## [Problem requirements]
Copy out the material word for word, beginning with its first line and ending with the line that contains "black square: moved 4 px left".

## [A block of data]
╔══

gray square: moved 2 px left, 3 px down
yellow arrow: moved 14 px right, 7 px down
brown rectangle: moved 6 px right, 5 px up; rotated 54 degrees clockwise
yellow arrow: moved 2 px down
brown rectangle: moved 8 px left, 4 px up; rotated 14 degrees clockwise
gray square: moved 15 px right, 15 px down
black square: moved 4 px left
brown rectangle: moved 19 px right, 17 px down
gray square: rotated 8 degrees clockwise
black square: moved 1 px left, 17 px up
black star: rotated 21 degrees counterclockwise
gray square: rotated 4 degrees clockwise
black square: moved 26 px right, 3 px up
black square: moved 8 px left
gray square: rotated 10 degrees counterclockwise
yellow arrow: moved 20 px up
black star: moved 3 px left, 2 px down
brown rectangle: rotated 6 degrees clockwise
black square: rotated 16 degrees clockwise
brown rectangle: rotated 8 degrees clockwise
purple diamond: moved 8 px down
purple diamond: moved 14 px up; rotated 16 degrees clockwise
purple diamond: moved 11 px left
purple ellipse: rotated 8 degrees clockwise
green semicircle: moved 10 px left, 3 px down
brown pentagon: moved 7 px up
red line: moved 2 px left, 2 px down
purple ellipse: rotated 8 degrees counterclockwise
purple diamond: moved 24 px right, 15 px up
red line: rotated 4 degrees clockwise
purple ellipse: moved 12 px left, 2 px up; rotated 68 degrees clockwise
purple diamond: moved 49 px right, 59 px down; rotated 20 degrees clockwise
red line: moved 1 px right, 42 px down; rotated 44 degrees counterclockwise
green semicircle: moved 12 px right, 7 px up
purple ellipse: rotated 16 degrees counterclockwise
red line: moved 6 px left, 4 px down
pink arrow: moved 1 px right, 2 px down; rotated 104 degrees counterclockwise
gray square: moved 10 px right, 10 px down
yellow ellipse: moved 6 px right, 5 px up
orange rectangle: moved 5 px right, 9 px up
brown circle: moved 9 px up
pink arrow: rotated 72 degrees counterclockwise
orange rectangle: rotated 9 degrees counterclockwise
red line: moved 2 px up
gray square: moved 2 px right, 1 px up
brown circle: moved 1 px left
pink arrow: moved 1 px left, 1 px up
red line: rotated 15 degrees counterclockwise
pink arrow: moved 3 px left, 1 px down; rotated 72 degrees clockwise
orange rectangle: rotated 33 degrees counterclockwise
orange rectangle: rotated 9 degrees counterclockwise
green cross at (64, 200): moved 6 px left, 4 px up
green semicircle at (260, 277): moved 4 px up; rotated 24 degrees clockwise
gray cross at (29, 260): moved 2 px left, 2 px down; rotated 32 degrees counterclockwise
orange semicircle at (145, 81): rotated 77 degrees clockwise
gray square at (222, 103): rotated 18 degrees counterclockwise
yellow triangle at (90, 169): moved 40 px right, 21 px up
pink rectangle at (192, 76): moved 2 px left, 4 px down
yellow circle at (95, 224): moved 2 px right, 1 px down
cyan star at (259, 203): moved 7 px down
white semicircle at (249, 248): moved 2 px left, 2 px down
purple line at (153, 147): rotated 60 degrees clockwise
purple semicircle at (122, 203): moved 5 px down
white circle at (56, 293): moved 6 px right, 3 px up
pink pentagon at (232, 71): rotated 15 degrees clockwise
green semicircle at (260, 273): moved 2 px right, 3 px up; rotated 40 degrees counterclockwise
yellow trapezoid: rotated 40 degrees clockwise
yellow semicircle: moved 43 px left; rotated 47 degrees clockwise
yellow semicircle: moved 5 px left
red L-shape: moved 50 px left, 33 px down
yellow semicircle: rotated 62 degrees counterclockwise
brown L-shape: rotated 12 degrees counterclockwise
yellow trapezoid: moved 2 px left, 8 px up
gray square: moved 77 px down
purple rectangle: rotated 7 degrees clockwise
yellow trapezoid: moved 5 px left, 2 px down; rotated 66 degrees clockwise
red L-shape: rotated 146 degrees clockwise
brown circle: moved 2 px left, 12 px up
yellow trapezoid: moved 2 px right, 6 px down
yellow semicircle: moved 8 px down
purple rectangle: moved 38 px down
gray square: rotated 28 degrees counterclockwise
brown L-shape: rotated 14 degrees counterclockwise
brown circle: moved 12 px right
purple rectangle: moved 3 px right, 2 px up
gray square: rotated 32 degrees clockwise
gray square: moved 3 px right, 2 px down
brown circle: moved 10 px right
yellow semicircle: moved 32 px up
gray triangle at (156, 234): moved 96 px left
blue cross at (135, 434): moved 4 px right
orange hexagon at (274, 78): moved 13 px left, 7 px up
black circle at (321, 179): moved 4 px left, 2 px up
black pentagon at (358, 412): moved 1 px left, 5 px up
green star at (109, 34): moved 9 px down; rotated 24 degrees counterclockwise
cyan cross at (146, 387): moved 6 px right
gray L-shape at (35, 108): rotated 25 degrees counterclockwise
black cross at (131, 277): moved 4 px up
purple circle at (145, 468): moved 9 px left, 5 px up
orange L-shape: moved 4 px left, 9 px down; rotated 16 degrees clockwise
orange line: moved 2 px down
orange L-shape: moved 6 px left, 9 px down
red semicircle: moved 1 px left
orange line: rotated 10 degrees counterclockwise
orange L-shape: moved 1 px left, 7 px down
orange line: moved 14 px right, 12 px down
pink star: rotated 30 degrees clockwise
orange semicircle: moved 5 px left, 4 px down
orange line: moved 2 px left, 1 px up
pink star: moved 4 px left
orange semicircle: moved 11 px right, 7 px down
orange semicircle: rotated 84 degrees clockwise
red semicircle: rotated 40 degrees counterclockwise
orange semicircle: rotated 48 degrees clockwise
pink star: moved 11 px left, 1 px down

╚══

## [Response below]
gray square: moved 2 px left, 3 px down
yellow arrow: moved 14 px right, 7 px down
brown rectangle: moved 6 px right, 5 px up; rotated 54 degrees clockwise
yellow arrow: moved 2 px down
brown rectangle: moved 8 px left, 4 px up; rotated 14 degrees clockwise
gray square: moved 15 px right, 15 px down
black square: moved 4 px left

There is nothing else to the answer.